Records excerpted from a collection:
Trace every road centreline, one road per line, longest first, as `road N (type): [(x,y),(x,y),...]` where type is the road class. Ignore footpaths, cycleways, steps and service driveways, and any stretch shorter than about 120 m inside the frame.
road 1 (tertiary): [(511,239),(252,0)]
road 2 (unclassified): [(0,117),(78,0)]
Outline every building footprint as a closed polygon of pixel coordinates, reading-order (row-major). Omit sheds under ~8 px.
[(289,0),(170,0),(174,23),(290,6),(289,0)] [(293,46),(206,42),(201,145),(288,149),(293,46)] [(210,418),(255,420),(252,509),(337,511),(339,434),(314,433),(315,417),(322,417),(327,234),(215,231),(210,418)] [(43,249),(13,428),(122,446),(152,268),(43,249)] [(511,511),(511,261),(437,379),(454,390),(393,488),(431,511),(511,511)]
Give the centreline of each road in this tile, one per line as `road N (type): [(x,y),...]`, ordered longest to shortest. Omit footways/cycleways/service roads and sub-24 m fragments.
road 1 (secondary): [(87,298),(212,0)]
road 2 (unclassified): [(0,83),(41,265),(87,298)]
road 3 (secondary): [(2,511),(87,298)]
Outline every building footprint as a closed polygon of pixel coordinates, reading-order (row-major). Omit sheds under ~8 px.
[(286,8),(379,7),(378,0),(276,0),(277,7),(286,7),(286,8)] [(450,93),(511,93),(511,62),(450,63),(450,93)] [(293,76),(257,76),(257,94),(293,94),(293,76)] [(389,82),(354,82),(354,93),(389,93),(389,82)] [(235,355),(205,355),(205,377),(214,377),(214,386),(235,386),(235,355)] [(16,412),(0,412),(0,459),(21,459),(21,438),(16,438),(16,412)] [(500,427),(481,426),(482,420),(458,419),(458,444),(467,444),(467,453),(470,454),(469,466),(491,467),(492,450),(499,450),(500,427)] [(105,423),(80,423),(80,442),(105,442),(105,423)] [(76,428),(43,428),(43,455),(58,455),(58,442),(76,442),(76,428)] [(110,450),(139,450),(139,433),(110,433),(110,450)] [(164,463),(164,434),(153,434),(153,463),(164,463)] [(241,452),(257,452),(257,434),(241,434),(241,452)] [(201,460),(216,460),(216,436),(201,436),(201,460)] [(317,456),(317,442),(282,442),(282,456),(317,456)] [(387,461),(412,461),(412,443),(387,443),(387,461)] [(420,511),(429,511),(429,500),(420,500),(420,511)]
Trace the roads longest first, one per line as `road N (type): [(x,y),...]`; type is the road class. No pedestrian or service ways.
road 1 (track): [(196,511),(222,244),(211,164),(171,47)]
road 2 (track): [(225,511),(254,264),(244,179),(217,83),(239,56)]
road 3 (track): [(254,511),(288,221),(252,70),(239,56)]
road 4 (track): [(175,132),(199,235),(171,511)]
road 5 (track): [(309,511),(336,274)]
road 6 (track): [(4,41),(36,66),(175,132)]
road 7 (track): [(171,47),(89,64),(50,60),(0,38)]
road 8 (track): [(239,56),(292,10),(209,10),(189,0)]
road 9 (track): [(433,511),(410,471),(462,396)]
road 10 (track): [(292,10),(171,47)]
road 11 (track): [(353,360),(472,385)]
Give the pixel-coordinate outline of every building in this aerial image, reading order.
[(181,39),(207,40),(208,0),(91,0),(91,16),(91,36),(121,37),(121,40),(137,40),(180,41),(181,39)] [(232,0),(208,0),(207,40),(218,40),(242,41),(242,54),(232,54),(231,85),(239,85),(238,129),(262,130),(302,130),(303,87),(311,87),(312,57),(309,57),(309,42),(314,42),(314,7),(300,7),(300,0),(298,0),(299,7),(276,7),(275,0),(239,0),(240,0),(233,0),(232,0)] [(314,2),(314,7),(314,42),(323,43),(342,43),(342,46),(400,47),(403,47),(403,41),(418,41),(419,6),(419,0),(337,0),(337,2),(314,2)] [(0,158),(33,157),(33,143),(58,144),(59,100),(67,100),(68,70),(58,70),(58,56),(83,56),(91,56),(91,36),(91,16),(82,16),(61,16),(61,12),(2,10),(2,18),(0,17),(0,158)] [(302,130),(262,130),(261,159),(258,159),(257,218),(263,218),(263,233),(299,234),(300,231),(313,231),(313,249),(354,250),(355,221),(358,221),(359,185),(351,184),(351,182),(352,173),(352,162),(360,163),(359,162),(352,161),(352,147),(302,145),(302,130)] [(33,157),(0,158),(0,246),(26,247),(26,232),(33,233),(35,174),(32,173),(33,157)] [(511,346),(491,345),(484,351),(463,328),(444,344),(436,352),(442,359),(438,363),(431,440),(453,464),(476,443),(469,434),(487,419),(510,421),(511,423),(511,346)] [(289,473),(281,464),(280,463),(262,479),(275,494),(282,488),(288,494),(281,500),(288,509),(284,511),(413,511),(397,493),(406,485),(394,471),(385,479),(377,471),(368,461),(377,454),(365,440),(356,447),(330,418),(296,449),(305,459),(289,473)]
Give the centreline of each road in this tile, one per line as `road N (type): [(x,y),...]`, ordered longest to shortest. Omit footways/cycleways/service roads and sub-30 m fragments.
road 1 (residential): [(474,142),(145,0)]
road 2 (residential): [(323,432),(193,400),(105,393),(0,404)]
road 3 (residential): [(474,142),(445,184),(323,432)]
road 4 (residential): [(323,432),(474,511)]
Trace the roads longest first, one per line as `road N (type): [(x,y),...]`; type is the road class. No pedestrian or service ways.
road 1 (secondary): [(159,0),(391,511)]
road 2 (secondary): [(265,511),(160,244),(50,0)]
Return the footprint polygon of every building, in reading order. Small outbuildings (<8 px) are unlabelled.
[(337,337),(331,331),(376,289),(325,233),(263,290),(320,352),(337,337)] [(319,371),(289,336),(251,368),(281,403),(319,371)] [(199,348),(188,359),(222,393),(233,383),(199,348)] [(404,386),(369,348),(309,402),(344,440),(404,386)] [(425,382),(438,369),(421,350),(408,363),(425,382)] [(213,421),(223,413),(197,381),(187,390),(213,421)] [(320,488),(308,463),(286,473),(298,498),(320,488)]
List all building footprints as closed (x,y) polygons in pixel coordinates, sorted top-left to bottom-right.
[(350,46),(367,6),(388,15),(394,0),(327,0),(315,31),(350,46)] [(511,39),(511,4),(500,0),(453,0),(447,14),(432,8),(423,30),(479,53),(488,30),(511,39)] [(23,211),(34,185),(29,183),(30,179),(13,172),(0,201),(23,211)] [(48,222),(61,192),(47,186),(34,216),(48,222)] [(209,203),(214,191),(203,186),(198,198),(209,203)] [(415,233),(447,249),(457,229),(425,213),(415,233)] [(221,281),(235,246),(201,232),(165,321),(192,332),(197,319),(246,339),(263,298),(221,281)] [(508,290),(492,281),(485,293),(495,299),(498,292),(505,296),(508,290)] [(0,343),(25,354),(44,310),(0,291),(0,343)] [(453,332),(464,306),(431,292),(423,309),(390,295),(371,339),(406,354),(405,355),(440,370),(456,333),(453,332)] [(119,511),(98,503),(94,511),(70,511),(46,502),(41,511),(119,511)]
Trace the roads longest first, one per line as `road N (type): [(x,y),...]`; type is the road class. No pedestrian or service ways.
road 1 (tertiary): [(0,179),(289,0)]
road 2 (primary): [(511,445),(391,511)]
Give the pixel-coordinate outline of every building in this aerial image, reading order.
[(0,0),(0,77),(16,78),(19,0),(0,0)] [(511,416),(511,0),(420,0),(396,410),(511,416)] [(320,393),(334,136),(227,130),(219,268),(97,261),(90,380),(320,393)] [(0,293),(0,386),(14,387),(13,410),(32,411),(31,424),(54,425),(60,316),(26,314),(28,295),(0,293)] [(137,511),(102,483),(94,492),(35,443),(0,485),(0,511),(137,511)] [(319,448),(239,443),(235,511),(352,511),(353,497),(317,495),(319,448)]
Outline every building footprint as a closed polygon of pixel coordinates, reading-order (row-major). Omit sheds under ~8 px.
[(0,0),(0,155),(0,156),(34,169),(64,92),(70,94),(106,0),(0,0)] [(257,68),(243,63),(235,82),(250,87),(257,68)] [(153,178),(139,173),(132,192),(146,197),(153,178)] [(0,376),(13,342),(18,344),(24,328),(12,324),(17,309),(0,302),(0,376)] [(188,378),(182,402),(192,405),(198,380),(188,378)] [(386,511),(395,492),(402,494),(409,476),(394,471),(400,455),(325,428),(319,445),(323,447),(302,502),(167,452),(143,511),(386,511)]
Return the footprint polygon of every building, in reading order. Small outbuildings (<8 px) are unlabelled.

* **Direction**
Quote the stretch of the data from the line containing "sub-24 m fragments." through the line containing "road 1 (secondary): [(87,298),(212,0)]", both lines included.

* **Solution to this task**
Give the centreline of each road in this tile, one per line as `road N (type): [(x,y),...]`, ordered longest to shortest. Omit footways/cycleways/service roads and sub-24 m fragments.
road 1 (secondary): [(87,298),(212,0)]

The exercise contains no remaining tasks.